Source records

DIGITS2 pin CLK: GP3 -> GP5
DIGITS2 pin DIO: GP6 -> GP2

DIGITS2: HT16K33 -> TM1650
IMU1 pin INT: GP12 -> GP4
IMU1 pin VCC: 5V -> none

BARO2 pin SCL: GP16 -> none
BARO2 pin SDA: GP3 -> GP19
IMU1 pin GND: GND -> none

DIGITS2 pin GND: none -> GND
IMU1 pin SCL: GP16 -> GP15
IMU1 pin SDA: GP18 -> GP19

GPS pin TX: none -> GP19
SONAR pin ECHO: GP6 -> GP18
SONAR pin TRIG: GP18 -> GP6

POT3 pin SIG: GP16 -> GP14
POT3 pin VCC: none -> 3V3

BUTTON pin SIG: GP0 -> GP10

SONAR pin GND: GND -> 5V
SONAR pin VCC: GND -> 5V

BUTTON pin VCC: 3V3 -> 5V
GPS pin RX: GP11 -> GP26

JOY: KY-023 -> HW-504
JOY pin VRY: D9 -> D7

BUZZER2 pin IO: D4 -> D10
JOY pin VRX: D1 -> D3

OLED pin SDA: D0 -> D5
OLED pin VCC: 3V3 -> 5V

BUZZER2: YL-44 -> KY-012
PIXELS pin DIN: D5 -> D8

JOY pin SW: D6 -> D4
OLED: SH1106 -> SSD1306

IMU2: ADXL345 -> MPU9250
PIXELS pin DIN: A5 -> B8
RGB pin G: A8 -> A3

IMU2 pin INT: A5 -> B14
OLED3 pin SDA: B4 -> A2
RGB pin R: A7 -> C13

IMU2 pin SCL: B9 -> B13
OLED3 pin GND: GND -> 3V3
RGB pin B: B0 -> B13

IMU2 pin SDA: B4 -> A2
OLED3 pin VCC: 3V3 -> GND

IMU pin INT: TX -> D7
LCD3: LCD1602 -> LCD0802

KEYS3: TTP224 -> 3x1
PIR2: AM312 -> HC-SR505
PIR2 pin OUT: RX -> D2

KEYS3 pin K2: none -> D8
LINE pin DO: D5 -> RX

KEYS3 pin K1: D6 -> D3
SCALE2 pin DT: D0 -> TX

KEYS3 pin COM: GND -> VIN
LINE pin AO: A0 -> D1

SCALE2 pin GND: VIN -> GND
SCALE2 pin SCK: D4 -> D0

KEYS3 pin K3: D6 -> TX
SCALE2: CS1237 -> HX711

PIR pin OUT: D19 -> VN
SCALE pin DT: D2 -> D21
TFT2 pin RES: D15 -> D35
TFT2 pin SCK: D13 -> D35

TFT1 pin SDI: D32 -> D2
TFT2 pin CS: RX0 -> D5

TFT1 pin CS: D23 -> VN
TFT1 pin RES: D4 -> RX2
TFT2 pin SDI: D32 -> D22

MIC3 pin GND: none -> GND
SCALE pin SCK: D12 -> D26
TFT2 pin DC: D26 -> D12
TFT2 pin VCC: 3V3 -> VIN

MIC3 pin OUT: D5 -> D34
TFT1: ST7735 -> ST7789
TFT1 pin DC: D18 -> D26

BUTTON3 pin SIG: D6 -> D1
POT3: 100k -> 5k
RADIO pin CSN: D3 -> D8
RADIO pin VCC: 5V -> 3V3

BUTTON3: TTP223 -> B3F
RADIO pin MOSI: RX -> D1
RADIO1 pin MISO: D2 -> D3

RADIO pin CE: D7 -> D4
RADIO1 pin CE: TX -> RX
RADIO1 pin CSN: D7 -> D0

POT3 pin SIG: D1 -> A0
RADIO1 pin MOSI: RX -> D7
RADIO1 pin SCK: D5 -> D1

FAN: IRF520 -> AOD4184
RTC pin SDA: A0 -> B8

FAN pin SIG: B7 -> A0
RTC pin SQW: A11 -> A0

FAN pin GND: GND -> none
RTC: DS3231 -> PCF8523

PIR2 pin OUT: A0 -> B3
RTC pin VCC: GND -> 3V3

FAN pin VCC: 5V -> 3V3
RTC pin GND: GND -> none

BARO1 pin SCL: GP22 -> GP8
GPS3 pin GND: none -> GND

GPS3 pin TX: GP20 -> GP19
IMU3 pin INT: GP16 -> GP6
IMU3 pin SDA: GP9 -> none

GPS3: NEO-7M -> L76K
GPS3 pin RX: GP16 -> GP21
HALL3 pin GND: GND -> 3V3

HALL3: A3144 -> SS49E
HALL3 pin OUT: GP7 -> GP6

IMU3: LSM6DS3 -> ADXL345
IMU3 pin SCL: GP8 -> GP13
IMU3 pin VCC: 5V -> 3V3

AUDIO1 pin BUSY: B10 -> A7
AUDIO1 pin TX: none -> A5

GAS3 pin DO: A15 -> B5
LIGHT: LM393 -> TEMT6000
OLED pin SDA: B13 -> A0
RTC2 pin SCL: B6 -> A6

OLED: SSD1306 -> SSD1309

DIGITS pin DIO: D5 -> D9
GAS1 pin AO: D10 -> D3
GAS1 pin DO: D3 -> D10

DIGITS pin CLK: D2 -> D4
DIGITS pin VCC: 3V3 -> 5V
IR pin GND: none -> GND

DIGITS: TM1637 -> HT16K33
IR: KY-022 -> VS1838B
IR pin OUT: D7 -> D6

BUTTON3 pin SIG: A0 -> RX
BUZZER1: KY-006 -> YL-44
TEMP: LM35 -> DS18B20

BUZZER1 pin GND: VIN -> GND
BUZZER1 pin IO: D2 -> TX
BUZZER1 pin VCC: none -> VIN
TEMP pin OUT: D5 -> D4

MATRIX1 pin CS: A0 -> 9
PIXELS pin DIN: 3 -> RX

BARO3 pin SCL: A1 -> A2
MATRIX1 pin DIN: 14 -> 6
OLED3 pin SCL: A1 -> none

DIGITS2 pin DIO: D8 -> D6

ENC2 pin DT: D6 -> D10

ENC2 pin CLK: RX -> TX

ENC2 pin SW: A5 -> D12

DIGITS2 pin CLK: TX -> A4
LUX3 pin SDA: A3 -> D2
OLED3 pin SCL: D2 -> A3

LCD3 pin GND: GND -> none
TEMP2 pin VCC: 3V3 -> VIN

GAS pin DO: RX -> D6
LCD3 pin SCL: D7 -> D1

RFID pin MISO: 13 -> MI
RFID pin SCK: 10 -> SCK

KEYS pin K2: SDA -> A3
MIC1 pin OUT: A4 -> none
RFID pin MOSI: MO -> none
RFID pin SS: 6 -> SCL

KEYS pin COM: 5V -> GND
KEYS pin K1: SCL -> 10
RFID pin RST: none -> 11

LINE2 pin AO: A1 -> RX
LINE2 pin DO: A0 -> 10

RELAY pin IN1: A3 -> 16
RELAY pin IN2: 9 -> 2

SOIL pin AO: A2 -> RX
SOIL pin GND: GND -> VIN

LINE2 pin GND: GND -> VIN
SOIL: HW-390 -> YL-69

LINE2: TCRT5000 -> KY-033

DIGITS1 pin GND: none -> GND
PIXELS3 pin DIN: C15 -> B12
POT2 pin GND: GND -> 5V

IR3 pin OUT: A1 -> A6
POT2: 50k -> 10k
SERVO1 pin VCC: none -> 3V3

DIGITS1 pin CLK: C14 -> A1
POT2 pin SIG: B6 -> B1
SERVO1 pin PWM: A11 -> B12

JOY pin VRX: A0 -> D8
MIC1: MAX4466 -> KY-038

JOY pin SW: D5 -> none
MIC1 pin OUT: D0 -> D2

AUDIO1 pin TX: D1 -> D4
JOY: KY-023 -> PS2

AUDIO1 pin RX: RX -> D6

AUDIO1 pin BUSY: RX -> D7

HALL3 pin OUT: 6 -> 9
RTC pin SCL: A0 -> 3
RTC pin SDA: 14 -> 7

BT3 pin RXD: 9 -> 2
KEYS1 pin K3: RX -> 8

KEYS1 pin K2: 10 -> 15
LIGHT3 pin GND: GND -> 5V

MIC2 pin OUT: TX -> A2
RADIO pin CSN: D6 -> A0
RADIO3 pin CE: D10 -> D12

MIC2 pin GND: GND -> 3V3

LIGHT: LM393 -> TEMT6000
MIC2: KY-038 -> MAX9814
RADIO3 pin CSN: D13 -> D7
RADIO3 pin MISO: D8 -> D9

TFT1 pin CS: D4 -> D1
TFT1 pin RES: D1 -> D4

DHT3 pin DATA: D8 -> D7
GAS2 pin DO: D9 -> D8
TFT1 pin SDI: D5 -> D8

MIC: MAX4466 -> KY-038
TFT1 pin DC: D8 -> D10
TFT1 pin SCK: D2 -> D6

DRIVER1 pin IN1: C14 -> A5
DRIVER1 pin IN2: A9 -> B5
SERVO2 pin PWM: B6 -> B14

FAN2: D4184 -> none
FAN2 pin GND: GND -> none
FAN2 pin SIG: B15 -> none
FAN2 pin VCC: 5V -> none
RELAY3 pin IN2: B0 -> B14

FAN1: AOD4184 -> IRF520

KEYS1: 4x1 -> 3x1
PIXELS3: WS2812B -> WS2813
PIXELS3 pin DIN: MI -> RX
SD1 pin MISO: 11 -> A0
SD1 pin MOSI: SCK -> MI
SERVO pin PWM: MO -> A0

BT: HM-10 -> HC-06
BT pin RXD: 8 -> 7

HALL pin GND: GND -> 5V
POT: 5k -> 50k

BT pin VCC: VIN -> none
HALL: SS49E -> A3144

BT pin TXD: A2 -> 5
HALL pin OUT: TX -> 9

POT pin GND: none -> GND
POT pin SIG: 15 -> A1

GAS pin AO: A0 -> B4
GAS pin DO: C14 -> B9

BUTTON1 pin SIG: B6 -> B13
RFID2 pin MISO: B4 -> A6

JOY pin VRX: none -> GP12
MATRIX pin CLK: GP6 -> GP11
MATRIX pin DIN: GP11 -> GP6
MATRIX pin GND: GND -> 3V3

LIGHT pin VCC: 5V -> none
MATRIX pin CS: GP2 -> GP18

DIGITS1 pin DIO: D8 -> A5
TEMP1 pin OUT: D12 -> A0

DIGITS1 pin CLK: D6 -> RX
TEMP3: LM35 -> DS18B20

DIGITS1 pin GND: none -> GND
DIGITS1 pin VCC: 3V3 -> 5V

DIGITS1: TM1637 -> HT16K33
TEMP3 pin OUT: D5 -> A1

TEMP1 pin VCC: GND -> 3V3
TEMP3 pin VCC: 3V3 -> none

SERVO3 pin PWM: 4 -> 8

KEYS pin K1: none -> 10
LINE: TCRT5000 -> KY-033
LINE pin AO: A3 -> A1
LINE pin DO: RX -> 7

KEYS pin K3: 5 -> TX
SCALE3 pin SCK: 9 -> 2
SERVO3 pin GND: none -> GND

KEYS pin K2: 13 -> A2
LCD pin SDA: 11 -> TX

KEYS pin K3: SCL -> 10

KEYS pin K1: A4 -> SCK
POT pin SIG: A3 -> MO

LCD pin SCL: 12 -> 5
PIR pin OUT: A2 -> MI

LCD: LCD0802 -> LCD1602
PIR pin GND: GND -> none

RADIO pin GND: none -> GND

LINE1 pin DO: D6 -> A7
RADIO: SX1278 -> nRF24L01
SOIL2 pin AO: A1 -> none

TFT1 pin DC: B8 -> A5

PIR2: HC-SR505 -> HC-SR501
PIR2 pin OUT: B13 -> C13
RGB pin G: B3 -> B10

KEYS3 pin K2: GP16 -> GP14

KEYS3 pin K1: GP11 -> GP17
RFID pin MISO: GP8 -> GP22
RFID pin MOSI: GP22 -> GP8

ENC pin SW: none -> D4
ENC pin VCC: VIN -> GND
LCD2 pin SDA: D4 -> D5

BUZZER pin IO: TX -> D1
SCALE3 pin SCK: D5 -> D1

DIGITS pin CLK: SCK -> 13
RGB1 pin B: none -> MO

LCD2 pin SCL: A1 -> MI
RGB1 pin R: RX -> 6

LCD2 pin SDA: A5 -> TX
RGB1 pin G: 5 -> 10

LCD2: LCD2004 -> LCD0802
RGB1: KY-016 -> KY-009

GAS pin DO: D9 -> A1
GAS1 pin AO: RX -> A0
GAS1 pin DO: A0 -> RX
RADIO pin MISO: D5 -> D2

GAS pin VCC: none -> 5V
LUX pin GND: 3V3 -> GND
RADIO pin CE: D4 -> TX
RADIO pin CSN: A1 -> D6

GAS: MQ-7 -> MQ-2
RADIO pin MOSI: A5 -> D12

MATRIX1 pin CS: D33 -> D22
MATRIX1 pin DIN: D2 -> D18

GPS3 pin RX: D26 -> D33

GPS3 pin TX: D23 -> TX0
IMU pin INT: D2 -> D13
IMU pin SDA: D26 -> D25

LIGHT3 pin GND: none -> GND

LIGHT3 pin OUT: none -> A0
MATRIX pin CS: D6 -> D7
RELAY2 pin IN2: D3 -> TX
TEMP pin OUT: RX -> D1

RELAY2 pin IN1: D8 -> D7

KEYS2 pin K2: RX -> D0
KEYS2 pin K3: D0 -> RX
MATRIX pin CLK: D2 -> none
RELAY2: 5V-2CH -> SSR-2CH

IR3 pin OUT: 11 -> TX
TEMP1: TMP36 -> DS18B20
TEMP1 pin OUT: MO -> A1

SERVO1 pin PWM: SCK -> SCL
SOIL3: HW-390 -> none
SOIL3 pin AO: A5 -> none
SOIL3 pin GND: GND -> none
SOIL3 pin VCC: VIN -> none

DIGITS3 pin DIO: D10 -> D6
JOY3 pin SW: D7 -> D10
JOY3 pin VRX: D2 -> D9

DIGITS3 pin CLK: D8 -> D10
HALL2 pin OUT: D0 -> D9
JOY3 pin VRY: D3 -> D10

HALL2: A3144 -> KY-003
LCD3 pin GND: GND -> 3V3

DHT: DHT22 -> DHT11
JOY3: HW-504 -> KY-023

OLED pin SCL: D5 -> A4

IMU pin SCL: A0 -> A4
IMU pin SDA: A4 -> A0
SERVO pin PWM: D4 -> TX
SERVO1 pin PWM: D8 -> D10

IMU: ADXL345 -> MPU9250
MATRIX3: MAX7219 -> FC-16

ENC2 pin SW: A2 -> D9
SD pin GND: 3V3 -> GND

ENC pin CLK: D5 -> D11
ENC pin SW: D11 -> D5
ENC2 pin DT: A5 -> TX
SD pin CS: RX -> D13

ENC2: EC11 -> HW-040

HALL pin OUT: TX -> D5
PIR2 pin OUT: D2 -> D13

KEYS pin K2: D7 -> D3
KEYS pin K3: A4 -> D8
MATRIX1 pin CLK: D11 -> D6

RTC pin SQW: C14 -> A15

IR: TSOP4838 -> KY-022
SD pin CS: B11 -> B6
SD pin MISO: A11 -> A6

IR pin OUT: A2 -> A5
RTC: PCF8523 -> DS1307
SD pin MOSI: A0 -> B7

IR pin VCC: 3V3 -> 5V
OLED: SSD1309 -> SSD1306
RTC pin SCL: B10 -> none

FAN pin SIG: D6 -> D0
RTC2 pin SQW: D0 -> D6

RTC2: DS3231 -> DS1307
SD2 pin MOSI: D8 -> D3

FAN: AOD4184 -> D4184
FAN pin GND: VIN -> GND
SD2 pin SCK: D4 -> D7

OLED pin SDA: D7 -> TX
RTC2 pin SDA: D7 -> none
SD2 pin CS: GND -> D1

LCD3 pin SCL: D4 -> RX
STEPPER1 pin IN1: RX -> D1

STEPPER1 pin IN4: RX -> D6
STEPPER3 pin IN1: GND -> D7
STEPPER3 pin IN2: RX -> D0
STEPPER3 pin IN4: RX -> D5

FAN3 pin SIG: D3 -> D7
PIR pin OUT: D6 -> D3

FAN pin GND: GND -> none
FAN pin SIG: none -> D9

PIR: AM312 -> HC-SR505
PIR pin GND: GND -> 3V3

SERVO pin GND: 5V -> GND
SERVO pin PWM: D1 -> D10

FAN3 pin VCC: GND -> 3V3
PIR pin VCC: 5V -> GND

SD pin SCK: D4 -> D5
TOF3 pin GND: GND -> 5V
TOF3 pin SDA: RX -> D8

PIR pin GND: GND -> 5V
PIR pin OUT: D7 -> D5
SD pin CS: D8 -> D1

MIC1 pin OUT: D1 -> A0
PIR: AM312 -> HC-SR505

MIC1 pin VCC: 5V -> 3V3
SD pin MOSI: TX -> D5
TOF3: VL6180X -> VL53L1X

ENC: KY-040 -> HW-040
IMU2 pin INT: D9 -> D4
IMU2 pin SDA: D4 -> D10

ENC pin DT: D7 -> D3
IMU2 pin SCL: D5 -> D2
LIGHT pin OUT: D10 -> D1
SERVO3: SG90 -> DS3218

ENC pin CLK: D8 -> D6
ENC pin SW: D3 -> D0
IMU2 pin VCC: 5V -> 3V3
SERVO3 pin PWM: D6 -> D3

| Task to complete |
Starting from the top of the records and ending at the line that contains "FAN pin SIG: B7 -> A0", repeat each line exactly and return only those lines.

| Answer to the exercise |
DIGITS2 pin CLK: GP3 -> GP5
DIGITS2 pin DIO: GP6 -> GP2

DIGITS2: HT16K33 -> TM1650
IMU1 pin INT: GP12 -> GP4
IMU1 pin VCC: 5V -> none

BARO2 pin SCL: GP16 -> none
BARO2 pin SDA: GP3 -> GP19
IMU1 pin GND: GND -> none

DIGITS2 pin GND: none -> GND
IMU1 pin SCL: GP16 -> GP15
IMU1 pin SDA: GP18 -> GP19

GPS pin TX: none -> GP19
SONAR pin ECHO: GP6 -> GP18
SONAR pin TRIG: GP18 -> GP6

POT3 pin SIG: GP16 -> GP14
POT3 pin VCC: none -> 3V3

BUTTON pin SIG: GP0 -> GP10

SONAR pin GND: GND -> 5V
SONAR pin VCC: GND -> 5V

BUTTON pin VCC: 3V3 -> 5V
GPS pin RX: GP11 -> GP26

JOY: KY-023 -> HW-504
JOY pin VRY: D9 -> D7

BUZZER2 pin IO: D4 -> D10
JOY pin VRX: D1 -> D3

OLED pin SDA: D0 -> D5
OLED pin VCC: 3V3 -> 5V

BUZZER2: YL-44 -> KY-012
PIXELS pin DIN: D5 -> D8

JOY pin SW: D6 -> D4
OLED: SH1106 -> SSD1306

IMU2: ADXL345 -> MPU9250
PIXELS pin DIN: A5 -> B8
RGB pin G: A8 -> A3

IMU2 pin INT: A5 -> B14
OLED3 pin SDA: B4 -> A2
RGB pin R: A7 -> C13

IMU2 pin SCL: B9 -> B13
OLED3 pin GND: GND -> 3V3
RGB pin B: B0 -> B13

IMU2 pin SDA: B4 -> A2
OLED3 pin VCC: 3V3 -> GND

IMU pin INT: TX -> D7
LCD3: LCD1602 -> LCD0802

KEYS3: TTP224 -> 3x1
PIR2: AM312 -> HC-SR505
PIR2 pin OUT: RX -> D2

KEYS3 pin K2: none -> D8
LINE pin DO: D5 -> RX

KEYS3 pin K1: D6 -> D3
SCALE2 pin DT: D0 -> TX

KEYS3 pin COM: GND -> VIN
LINE pin AO: A0 -> D1

SCALE2 pin GND: VIN -> GND
SCALE2 pin SCK: D4 -> D0

KEYS3 pin K3: D6 -> TX
SCALE2: CS1237 -> HX711

PIR pin OUT: D19 -> VN
SCALE pin DT: D2 -> D21
TFT2 pin RES: D15 -> D35
TFT2 pin SCK: D13 -> D35

TFT1 pin SDI: D32 -> D2
TFT2 pin CS: RX0 -> D5

TFT1 pin CS: D23 -> VN
TFT1 pin RES: D4 -> RX2
TFT2 pin SDI: D32 -> D22

MIC3 pin GND: none -> GND
SCALE pin SCK: D12 -> D26
TFT2 pin DC: D26 -> D12
TFT2 pin VCC: 3V3 -> VIN

MIC3 pin OUT: D5 -> D34
TFT1: ST7735 -> ST7789
TFT1 pin DC: D18 -> D26

BUTTON3 pin SIG: D6 -> D1
POT3: 100k -> 5k
RADIO pin CSN: D3 -> D8
RADIO pin VCC: 5V -> 3V3

BUTTON3: TTP223 -> B3F
RADIO pin MOSI: RX -> D1
RADIO1 pin MISO: D2 -> D3

RADIO pin CE: D7 -> D4
RADIO1 pin CE: TX -> RX
RADIO1 pin CSN: D7 -> D0

POT3 pin SIG: D1 -> A0
RADIO1 pin MOSI: RX -> D7
RADIO1 pin SCK: D5 -> D1

FAN: IRF520 -> AOD4184
RTC pin SDA: A0 -> B8

FAN pin SIG: B7 -> A0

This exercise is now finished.